:: ASSIGNMENT ::
The answer must be an exact copy of every record.

Recorded data
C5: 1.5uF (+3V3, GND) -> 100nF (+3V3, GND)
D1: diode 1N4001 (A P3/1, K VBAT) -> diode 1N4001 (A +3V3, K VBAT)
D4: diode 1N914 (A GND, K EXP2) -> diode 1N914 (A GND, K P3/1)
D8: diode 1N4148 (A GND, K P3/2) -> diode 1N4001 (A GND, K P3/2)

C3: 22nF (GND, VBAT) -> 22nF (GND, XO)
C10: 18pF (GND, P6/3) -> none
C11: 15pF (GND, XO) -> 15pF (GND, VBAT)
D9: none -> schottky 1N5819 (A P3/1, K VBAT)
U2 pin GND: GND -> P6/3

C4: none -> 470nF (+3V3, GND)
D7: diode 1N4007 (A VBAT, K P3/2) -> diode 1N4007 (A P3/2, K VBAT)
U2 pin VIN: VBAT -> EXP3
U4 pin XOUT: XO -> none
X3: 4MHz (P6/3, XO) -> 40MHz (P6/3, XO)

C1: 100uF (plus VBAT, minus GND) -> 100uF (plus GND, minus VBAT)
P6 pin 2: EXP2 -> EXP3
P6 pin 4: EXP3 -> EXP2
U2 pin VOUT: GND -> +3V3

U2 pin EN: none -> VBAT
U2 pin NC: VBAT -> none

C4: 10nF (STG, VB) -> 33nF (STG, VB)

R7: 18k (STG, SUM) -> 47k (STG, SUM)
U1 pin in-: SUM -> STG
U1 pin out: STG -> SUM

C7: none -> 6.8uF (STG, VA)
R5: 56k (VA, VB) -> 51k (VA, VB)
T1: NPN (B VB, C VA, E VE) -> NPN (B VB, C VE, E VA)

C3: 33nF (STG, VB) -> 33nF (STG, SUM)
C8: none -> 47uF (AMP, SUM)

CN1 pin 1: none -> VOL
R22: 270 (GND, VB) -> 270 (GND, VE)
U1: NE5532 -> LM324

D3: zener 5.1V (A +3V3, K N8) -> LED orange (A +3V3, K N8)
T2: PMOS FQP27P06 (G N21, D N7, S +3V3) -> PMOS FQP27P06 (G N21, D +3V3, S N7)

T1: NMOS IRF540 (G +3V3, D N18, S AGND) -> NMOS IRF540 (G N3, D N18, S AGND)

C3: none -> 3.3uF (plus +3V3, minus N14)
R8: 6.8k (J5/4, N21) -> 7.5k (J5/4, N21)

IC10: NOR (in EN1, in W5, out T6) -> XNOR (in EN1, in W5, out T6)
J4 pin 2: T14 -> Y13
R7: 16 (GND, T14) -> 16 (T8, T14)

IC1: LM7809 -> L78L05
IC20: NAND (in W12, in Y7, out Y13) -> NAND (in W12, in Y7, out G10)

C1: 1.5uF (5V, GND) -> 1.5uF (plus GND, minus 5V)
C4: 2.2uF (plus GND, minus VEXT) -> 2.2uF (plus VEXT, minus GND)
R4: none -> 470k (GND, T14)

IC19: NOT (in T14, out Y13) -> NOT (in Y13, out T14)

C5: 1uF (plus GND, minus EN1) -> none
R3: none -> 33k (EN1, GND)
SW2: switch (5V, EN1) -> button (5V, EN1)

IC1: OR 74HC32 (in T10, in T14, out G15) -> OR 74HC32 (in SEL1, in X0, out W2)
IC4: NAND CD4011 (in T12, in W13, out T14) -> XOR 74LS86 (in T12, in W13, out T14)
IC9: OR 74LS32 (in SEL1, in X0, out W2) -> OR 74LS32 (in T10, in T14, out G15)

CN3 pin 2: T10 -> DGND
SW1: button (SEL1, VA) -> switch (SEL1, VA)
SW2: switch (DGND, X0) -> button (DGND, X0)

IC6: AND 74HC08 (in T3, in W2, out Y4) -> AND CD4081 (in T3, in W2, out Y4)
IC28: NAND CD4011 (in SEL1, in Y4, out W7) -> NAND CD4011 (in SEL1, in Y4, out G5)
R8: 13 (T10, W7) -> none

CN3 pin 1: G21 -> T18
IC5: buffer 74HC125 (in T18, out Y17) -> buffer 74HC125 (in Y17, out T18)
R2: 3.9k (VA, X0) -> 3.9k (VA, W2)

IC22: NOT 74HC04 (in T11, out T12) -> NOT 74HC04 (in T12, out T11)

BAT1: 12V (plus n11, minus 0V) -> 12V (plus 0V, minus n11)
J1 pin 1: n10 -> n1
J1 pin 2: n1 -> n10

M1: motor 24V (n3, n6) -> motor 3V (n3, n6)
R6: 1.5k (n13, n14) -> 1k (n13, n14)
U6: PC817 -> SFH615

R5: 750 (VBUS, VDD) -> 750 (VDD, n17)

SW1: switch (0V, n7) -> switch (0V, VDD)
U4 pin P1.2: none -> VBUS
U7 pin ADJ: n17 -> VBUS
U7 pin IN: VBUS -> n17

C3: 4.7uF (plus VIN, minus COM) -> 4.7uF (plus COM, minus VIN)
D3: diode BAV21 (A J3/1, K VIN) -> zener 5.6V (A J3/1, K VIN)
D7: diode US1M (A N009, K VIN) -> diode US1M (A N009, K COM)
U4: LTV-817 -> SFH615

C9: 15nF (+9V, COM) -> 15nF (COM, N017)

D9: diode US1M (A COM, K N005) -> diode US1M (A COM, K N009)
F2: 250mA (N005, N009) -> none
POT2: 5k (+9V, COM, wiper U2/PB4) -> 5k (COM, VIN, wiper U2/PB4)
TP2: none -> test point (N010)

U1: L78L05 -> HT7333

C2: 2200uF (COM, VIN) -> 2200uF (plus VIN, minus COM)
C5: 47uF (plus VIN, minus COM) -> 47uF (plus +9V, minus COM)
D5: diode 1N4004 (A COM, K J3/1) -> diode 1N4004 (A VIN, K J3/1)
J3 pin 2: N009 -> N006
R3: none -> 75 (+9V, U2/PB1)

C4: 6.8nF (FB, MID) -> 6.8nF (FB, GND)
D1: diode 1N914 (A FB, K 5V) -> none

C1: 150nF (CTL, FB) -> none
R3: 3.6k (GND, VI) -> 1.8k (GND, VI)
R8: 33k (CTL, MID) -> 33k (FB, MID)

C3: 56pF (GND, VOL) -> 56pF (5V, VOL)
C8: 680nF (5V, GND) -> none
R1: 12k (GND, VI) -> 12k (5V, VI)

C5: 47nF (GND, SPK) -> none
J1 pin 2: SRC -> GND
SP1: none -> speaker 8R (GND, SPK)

:: OUTPUT FOR THIS TASK ::
C5: 1.5uF (+3V3, GND) -> 100nF (+3V3, GND)
D1: diode 1N4001 (A P3/1, K VBAT) -> diode 1N4001 (A +3V3, K VBAT)
D4: diode 1N914 (A GND, K EXP2) -> diode 1N914 (A GND, K P3/1)
D8: diode 1N4148 (A GND, K P3/2) -> diode 1N4001 (A GND, K P3/2)

C3: 22nF (GND, VBAT) -> 22nF (GND, XO)
C10: 18pF (GND, P6/3) -> none
C11: 15pF (GND, XO) -> 15pF (GND, VBAT)
D9: none -> schottky 1N5819 (A P3/1, K VBAT)
U2 pin GND: GND -> P6/3

C4: none -> 470nF (+3V3, GND)
D7: diode 1N4007 (A VBAT, K P3/2) -> diode 1N4007 (A P3/2, K VBAT)
U2 pin VIN: VBAT -> EXP3
U4 pin XOUT: XO -> none
X3: 4MHz (P6/3, XO) -> 40MHz (P6/3, XO)

C1: 100uF (plus VBAT, minus GND) -> 100uF (plus GND, minus VBAT)
P6 pin 2: EXP2 -> EXP3
P6 pin 4: EXP3 -> EXP2
U2 pin VOUT: GND -> +3V3

U2 pin EN: none -> VBAT
U2 pin NC: VBAT -> none

C4: 10nF (STG, VB) -> 33nF (STG, VB)

R7: 18k (STG, SUM) -> 47k (STG, SUM)
U1 pin in-: SUM -> STG
U1 pin out: STG -> SUM

C7: none -> 6.8uF (STG, VA)
R5: 56k (VA, VB) -> 51k (VA, VB)
T1: NPN (B VB, C VA, E VE) -> NPN (B VB, C VE, E VA)

C3: 33nF (STG, VB) -> 33nF (STG, SUM)
C8: none -> 47uF (AMP, SUM)

CN1 pin 1: none -> VOL
R22: 270 (GND, VB) -> 270 (GND, VE)
U1: NE5532 -> LM324

D3: zener 5.1V (A +3V3, K N8) -> LED orange (A +3V3, K N8)
T2: PMOS FQP27P06 (G N21, D N7, S +3V3) -> PMOS FQP27P06 (G N21, D +3V3, S N7)

T1: NMOS IRF540 (G +3V3, D N18, S AGND) -> NMOS IRF540 (G N3, D N18, S AGND)

C3: none -> 3.3uF (plus +3V3, minus N14)
R8: 6.8k (J5/4, N21) -> 7.5k (J5/4, N21)

IC10: NOR (in EN1, in W5, out T6) -> XNOR (in EN1, in W5, out T6)
J4 pin 2: T14 -> Y13
R7: 16 (GND, T14) -> 16 (T8, T14)

IC1: LM7809 -> L78L05
IC20: NAND (in W12, in Y7, out Y13) -> NAND (in W12, in Y7, out G10)

C1: 1.5uF (5V, GND) -> 1.5uF (plus GND, minus 5V)
C4: 2.2uF (plus GND, minus VEXT) -> 2.2uF (plus VEXT, minus GND)
R4: none -> 470k (GND, T14)

IC19: NOT (in T14, out Y13) -> NOT (in Y13, out T14)

C5: 1uF (plus GND, minus EN1) -> none
R3: none -> 33k (EN1, GND)
SW2: switch (5V, EN1) -> button (5V, EN1)

IC1: OR 74HC32 (in T10, in T14, out G15) -> OR 74HC32 (in SEL1, in X0, out W2)
IC4: NAND CD4011 (in T12, in W13, out T14) -> XOR 74LS86 (in T12, in W13, out T14)
IC9: OR 74LS32 (in SEL1, in X0, out W2) -> OR 74LS32 (in T10, in T14, out G15)

CN3 pin 2: T10 -> DGND
SW1: button (SEL1, VA) -> switch (SEL1, VA)
SW2: switch (DGND, X0) -> button (DGND, X0)

IC6: AND 74HC08 (in T3, in W2, out Y4) -> AND CD4081 (in T3, in W2, out Y4)
IC28: NAND CD4011 (in SEL1, in Y4, out W7) -> NAND CD4011 (in SEL1, in Y4, out G5)
R8: 13 (T10, W7) -> none

CN3 pin 1: G21 -> T18
IC5: buffer 74HC125 (in T18, out Y17) -> buffer 74HC125 (in Y17, out T18)
R2: 3.9k (VA, X0) -> 3.9k (VA, W2)

IC22: NOT 74HC04 (in T11, out T12) -> NOT 74HC04 (in T12, out T11)

BAT1: 12V (plus n11, minus 0V) -> 12V (plus 0V, minus n11)
J1 pin 1: n10 -> n1
J1 pin 2: n1 -> n10

M1: motor 24V (n3, n6) -> motor 3V (n3, n6)
R6: 1.5k (n13, n14) -> 1k (n13, n14)
U6: PC817 -> SFH615

R5: 750 (VBUS, VDD) -> 750 (VDD, n17)

SW1: switch (0V, n7) -> switch (0V, VDD)
U4 pin P1.2: none -> VBUS
U7 pin ADJ: n17 -> VBUS
U7 pin IN: VBUS -> n17

C3: 4.7uF (plus VIN, minus COM) -> 4.7uF (plus COM, minus VIN)
D3: diode BAV21 (A J3/1, K VIN) -> zener 5.6V (A J3/1, K VIN)
D7: diode US1M (A N009, K VIN) -> diode US1M (A N009, K COM)
U4: LTV-817 -> SFH615

C9: 15nF (+9V, COM) -> 15nF (COM, N017)

D9: diode US1M (A COM, K N005) -> diode US1M (A COM, K N009)
F2: 250mA (N005, N009) -> none
POT2: 5k (+9V, COM, wiper U2/PB4) -> 5k (COM, VIN, wiper U2/PB4)
TP2: none -> test point (N010)

U1: L78L05 -> HT7333

C2: 2200uF (COM, VIN) -> 2200uF (plus VIN, minus COM)
C5: 47uF (plus VIN, minus COM) -> 47uF (plus +9V, minus COM)
D5: diode 1N4004 (A COM, K J3/1) -> diode 1N4004 (A VIN, K J3/1)
J3 pin 2: N009 -> N006
R3: none -> 75 (+9V, U2/PB1)

C4: 6.8nF (FB, MID) -> 6.8nF (FB, GND)
D1: diode 1N914 (A FB, K 5V) -> none

C1: 150nF (CTL, FB) -> none
R3: 3.6k (GND, VI) -> 1.8k (GND, VI)
R8: 33k (CTL, MID) -> 33k (FB, MID)

C3: 56pF (GND, VOL) -> 56pF (5V, VOL)
C8: 680nF (5V, GND) -> none
R1: 12k (GND, VI) -> 12k (5V, VI)

C5: 47nF (GND, SPK) -> none
J1 pin 2: SRC -> GND
SP1: none -> speaker 8R (GND, SPK)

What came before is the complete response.